Extracted records:

--- start ---

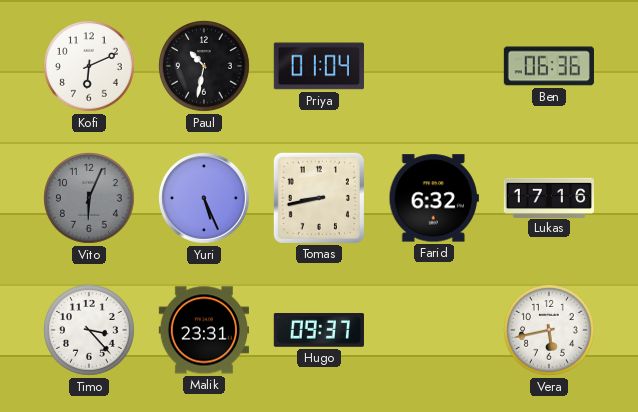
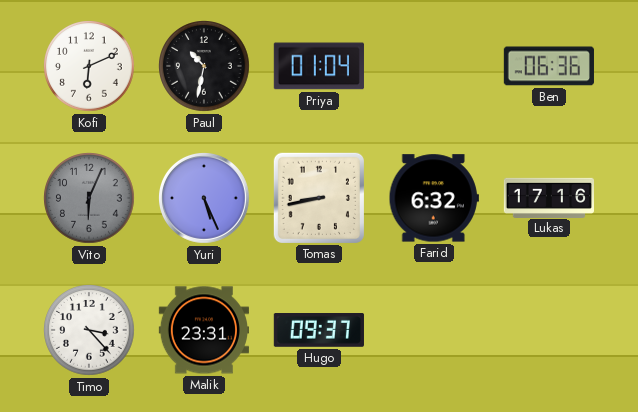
Vera: 5:43 -> none
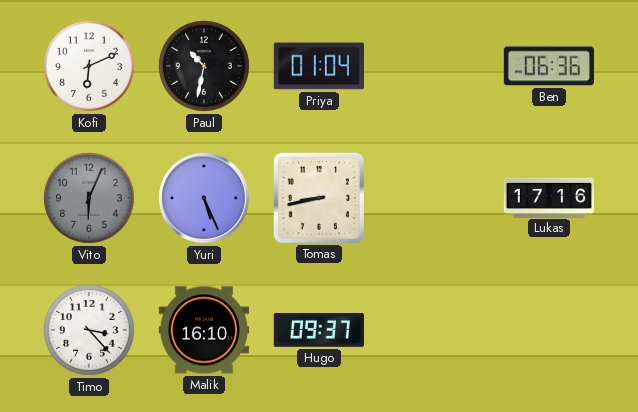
Farid: 6:32 -> none
Malik: 23:31 -> 16:10
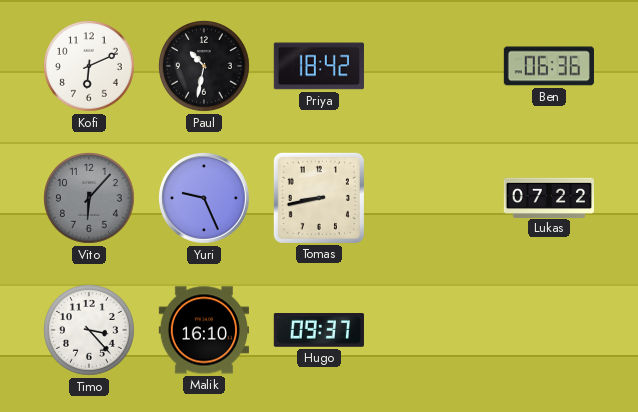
Priya: 01:04 -> 18:42
Vito: 6:04 -> 6:07
Yuri: 5:26 -> 9:26
Lukas: 17:16 -> 07:22
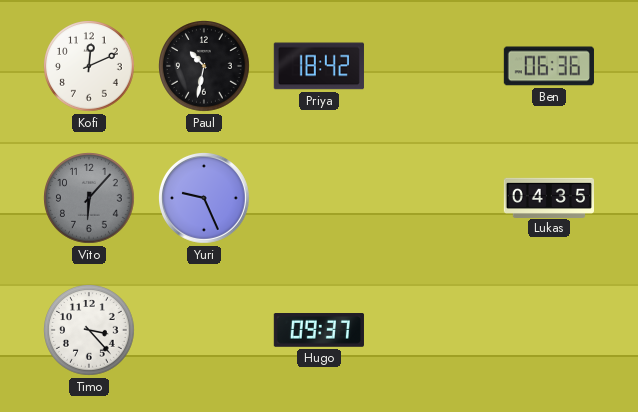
Kofi: 6:11 -> 12:11
Tomas: 8:43 -> none
Lukas: 07:22 -> 04:35
Malik: 16:10 -> none
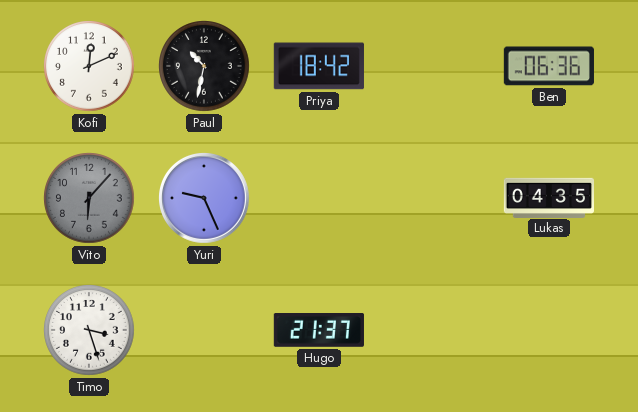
Timo: 3:23 -> 3:27
Hugo: 09:37 -> 21:37
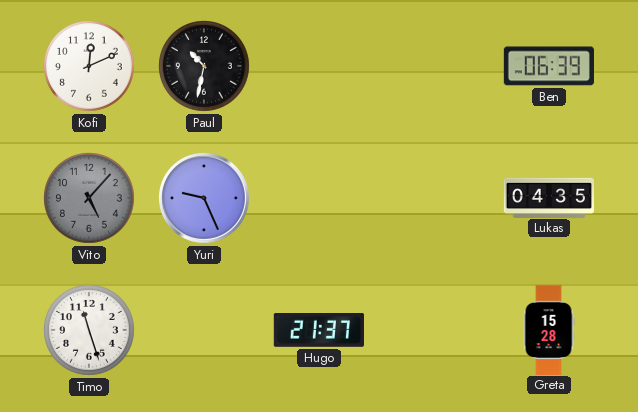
Priya: 18:42 -> none
Ben: 06:36 -> 06:39
Vito: 6:07 -> 5:07
Timo: 3:27 -> 11:27
Greta: none -> 15:28
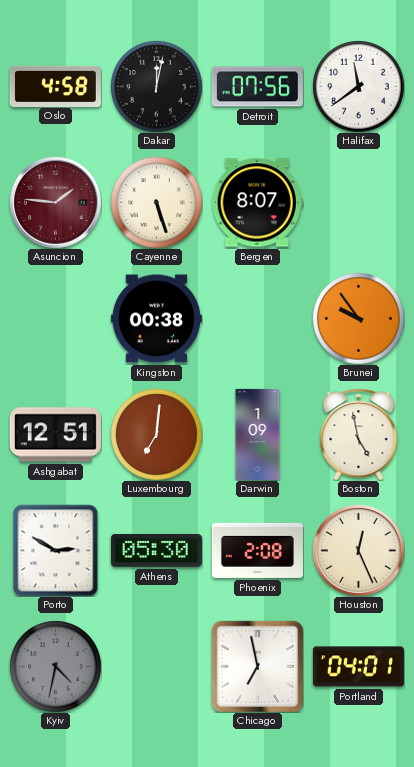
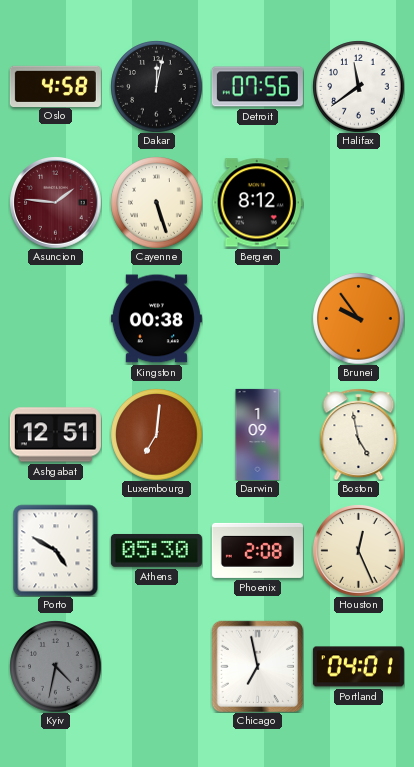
Bergen: 8:07 -> 8:12
Porto: 2:50 -> 4:50
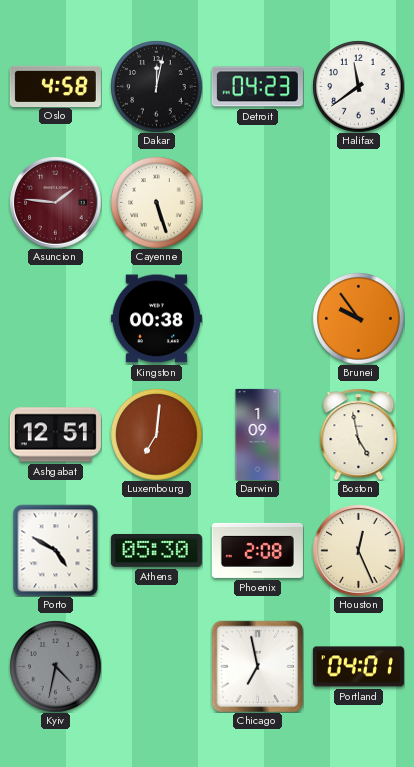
Detroit: 07:56 -> 04:23
Bergen: 8:12 -> none
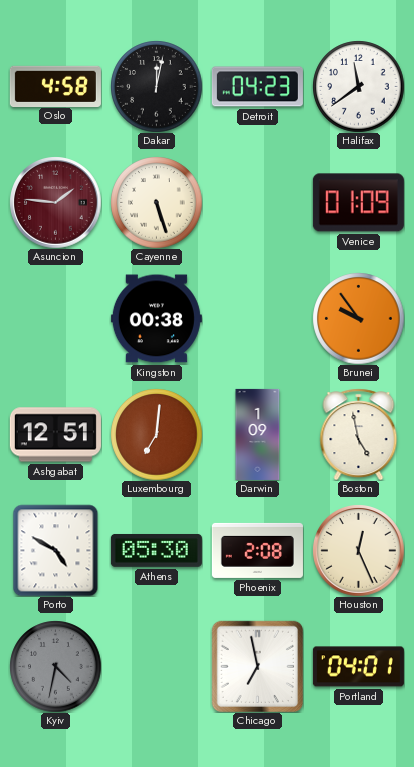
Venice: none -> 01:09
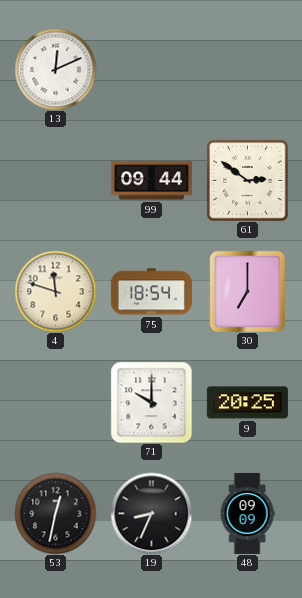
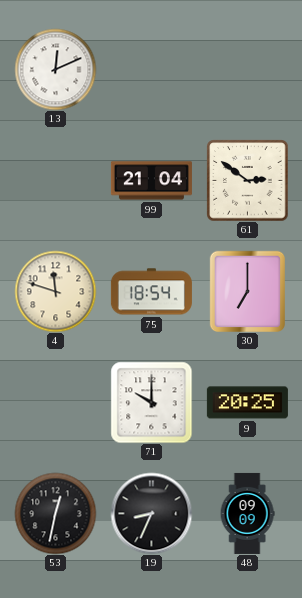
99: 09:44 -> 21:04
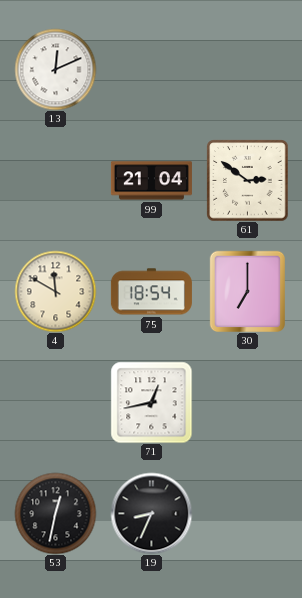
4: 11:48 -> 11:50
71: 10:00 -> 12:43
9: 20:25 -> none
48: 09:09 -> none
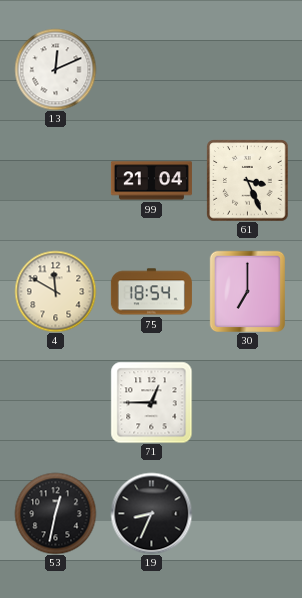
61: 2:51 -> 3:26
71: 12:43 -> 12:45
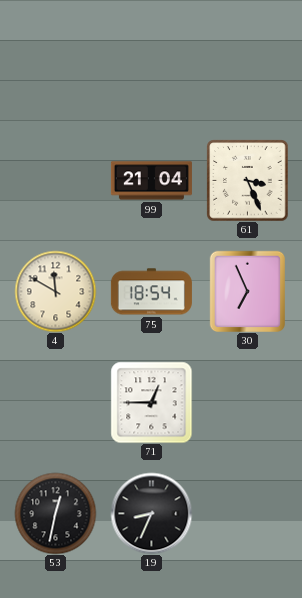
13: 12:11 -> none
30: 7:00 -> 6:56
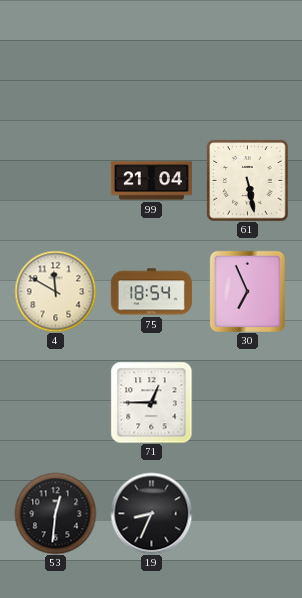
61: 3:26 -> 5:28
53: 12:32 -> 12:31
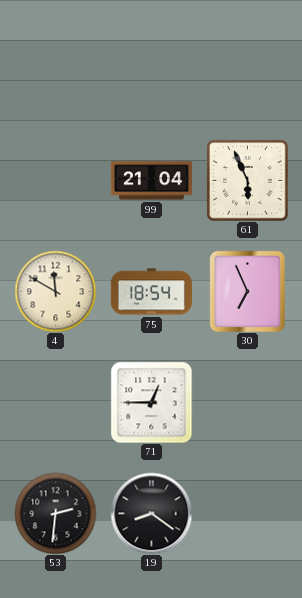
61: 5:28 -> 5:56
53: 12:31 -> 2:31
19: 8:34 -> 8:21
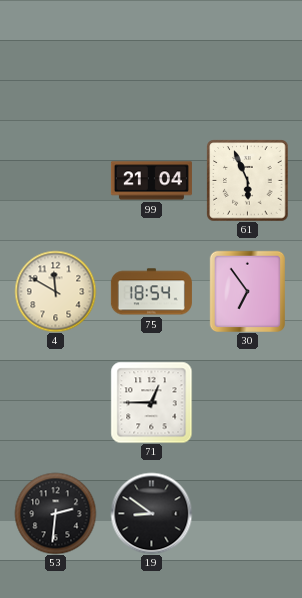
30: 6:56 -> 6:54
19: 8:21 -> 8:51
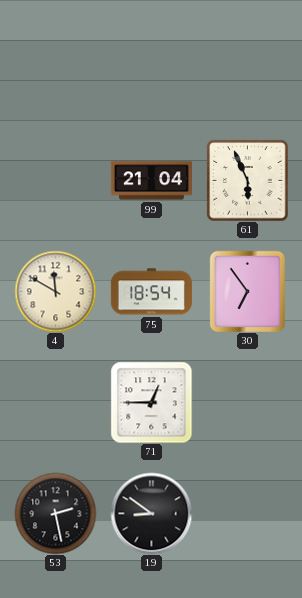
53: 2:31 -> 2:28
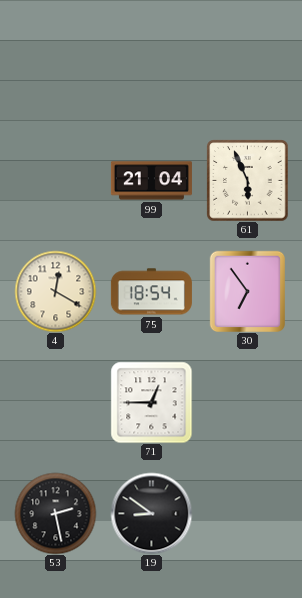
4: 11:50 -> 12:20
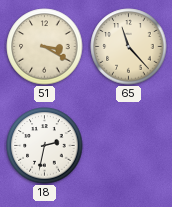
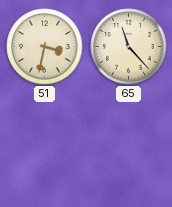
51: 3:20 -> 3:32
18: 2:32 -> none
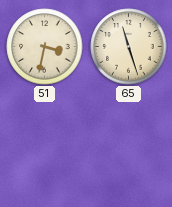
65: 11:23 -> 11:27
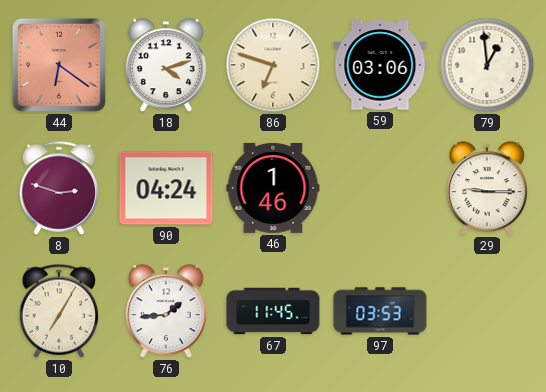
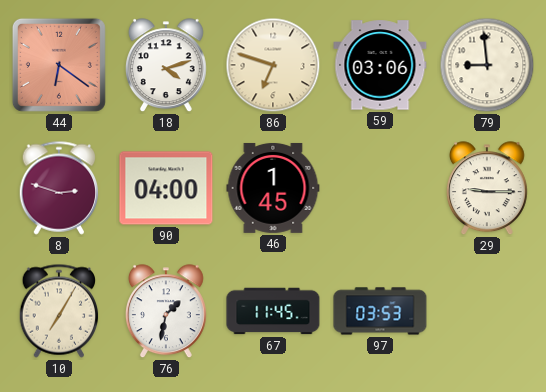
79: 12:59 -> 8:59
90: 04:24 -> 04:00
46: 1:46 -> 1:45
76: 1:44 -> 1:32
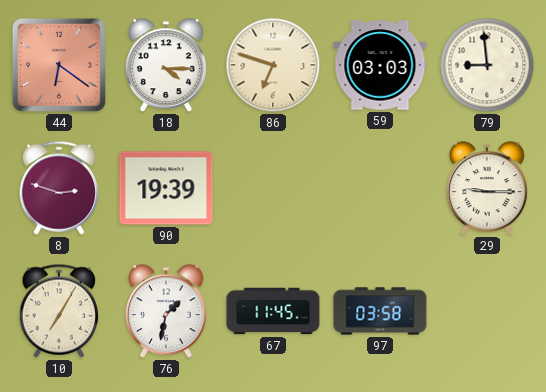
18: 4:12 -> 4:15
59: 03:06 -> 03:03
90: 04:00 -> 19:39
46: 1:45 -> none
97: 03:53 -> 03:58
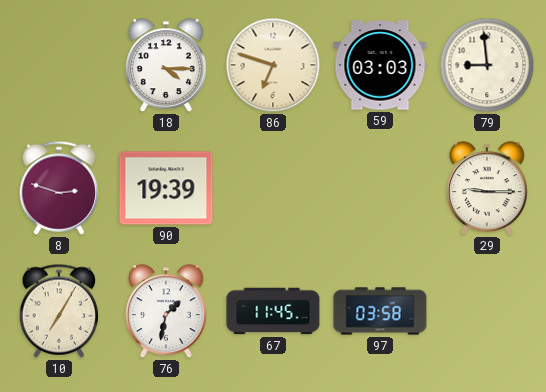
44: 6:21 -> none
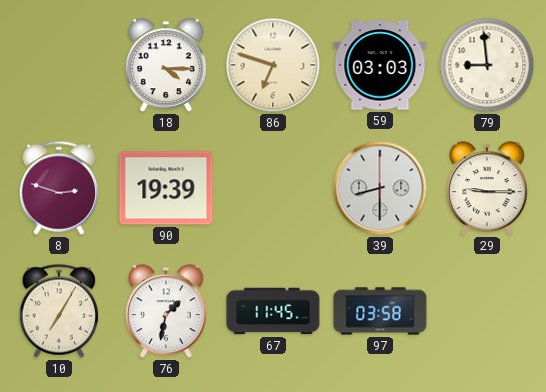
39: none -> 8:30
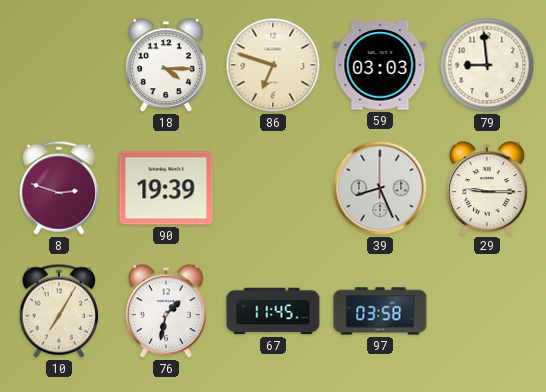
39: 8:30 -> 8:26
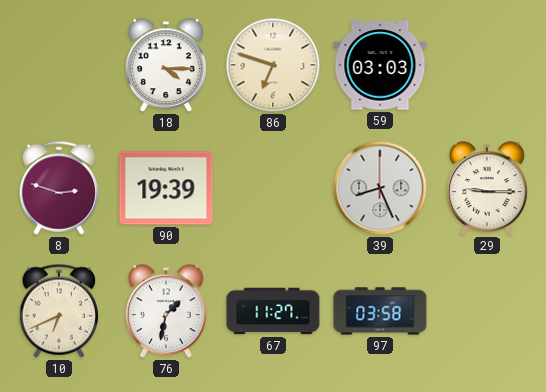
79: 8:59 -> none
10: 7:05 -> 6:41
67: 11:45 -> 11:27
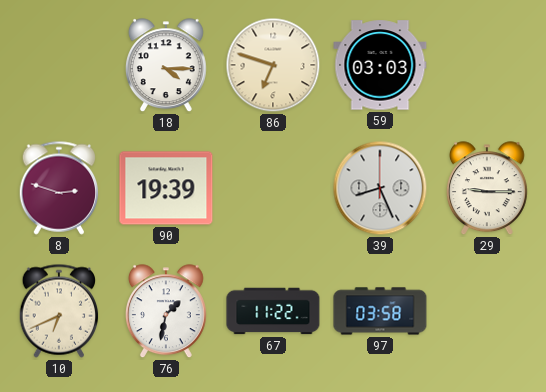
67: 11:27 -> 11:22
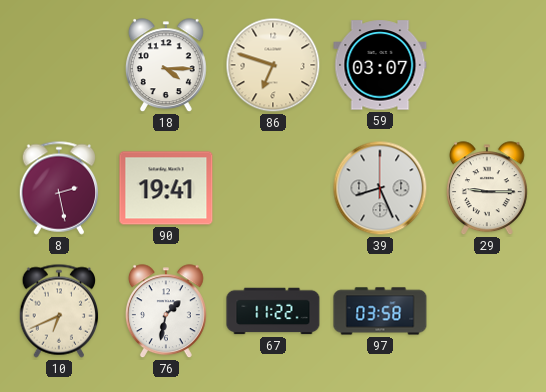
59: 03:03 -> 03:07
8: 2:48 -> 2:28
90: 19:39 -> 19:41
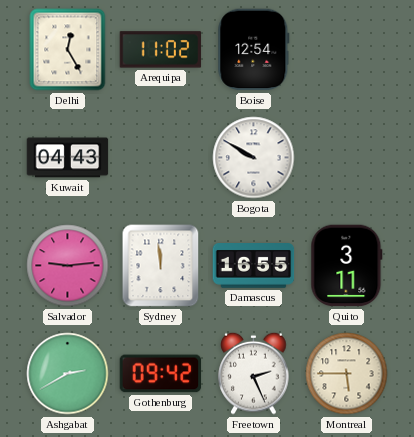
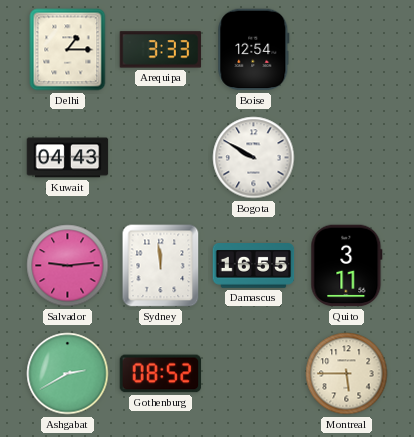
Delhi: 12:25 -> 1:15
Arequipa: 11:02 -> 3:33
Gothenburg: 09:42 -> 08:52
Freetown: 2:26 -> none
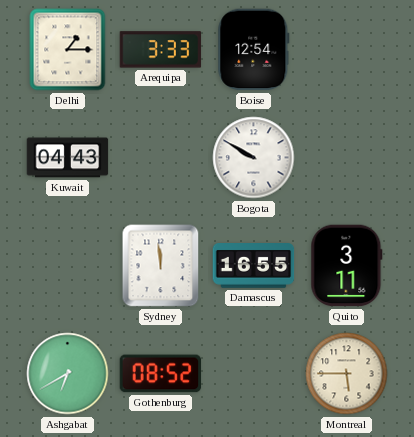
Salvador: 9:14 -> none
Ashgabat: 2:40 -> 6:40
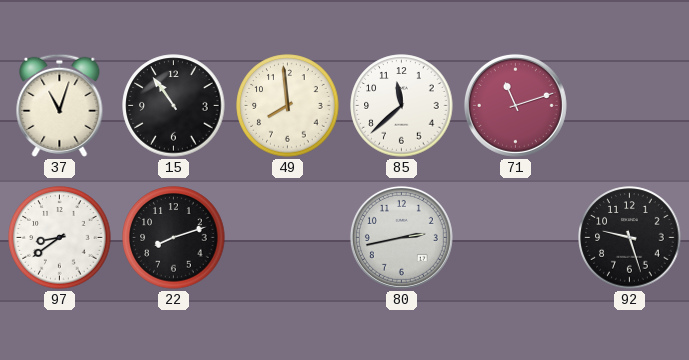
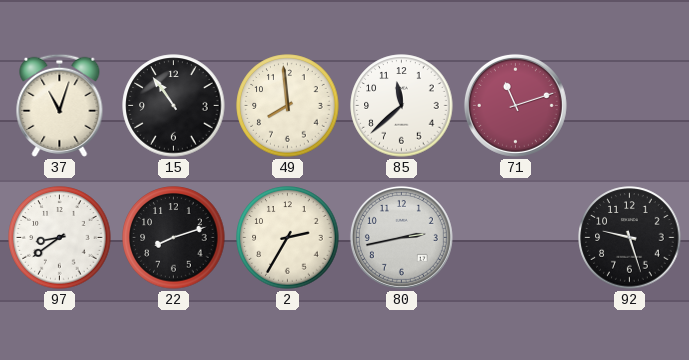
2: none -> 2:35
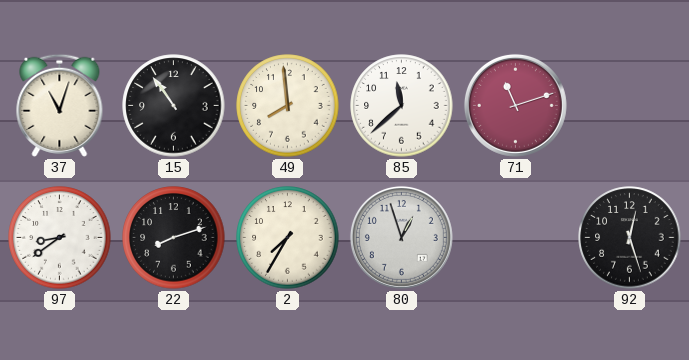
2: 2:35 -> 7:35
80: 2:43 -> 12:57
92: 9:27 -> 12:27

--- end ---

> What this task involves: Could you give the lines above as a Markdown table with the columns "No." and "Line", numbering each row, skipping any blank lines and leaving out the pictures?

> Solution to this task:
| No. | Line |
|---|---|
| 1 | Vera: 5:43 -> none |
| 2 | Farid: 6:32 -> none |
| 3 | Malik: 23:31 -> 16:10 |
| 4 | Priya: 01:04 -> 18:42 |
| 5 | Vito: 6:04 -> 6:07 |
| 6 | Yuri: 5:26 -> 9:26 |
| 7 | Lukas: 17:16 -> 07:22 |
| 8 | Kofi: 6:11 -> 12:11 |
| 9 | Tomas: 8:43 -> none |
| 10 | Lukas: 07:22 -> 04:35 |
| 11 | Malik: 16:10 -> none |
| 12 | Timo: 3:23 -> 3:27 |
| 13 | Hugo: 09:37 -> 21:37 |
| 14 | Priya: 18:42 -> none |
| 15 | Ben: 06:36 -> 06:39 |
| 16 | Vito: 6:07 -> 5:07 |
| 17 | Timo: 3:27 -> 11:27 |
| 18 | Greta: none -> 15:28 |
| 19 | Bergen: 8:07 -> 8:12 |
| 20 | Porto: 2:50 -> 4:50 |
| 21 | Detroit: 07:56 -> 04:23 |
| 22 | Bergen: 8:12 -> none |
| 23 | Venice: none -> 01:09 |
| 24 | 99: 09:44 -> 21:04 |
| 25 | 4: 11:48 -> 11:50 |
| 26 | 71: 10:00 -> 12:43 |
| 27 | 9: 20:25 -> none |
| 28 | 48: 09:09 -> none |
| 29 | 61: 2:51 -> 3:26 |
| 30 | 71: 12:43 -> 12:45 |
| 31 | 13: 12:11 -> none |
| 32 | 30: 7:00 -> 6:56 |
| 33 | 61: 3:26 -> 5:28 |
| 34 | 53: 12:32 -> 12:31 |
| 35 | 61: 5:28 -> 5:56 |
| 36 | 53: 12:31 -> 2:31 |
| 37 | 19: 8:34 -> 8:21 |
| 38 | 30: 6:56 -> 6:54 |
| 39 | 19: 8:21 -> 8:51 |
| 40 | 53: 2:31 -> 2:28 |
| 41 | 4: 11:50 -> 12:20 |
| 42 | 51: 3:20 -> 3:32 |
| 43 | 18: 2:32 -> none |
| 44 | 65: 11:23 -> 11:27 |
| 45 | 79: 12:59 -> 8:59 |
| 46 | 90: 04:24 -> 04:00 |
| 47 | 46: 1:46 -> 1:45 |
| 48 | 76: 1:44 -> 1:32 |
| 49 | 18: 4:12 -> 4:15 |
| 50 | 59: 03:06 -> 03:03 |
| 51 | 90: 04:00 -> 19:39 |
| 52 | 46: 1:45 -> none |
| 53 | 97: 03:53 -> 03:58 |
| 54 | 44: 6:21 -> none |
| 55 | 39: none -> 8:30 |
| 56 | 39: 8:30 -> 8:26 |
| 57 | 79: 8:59 -> none |
| 58 | 10: 7:05 -> 6:41 |
| 59 | 67: 11:45 -> 11:27 |
| 60 | 67: 11:27 -> 11:22 |
| 61 | 59: 03:03 -> 03:07 |
| 62 | 8: 2:48 -> 2:28 |
| 63 | 90: 19:39 -> 19:41 |
| 64 | Delhi: 12:25 -> 1:15 |
| 65 | Arequipa: 11:02 -> 3:33 |
| 66 | Gothenburg: 09:42 -> 08:52 |
| 67 | Freetown: 2:26 -> none |
| 68 | Salvador: 9:14 -> none |
| 69 | Ashgabat: 2:40 -> 6:40 |
| 70 | 2: none -> 2:35 |
| 71 | 2: 2:35 -> 7:35 |
| 72 | 80: 2:43 -> 12:57 |
| 73 | 92: 9:27 -> 12:27 |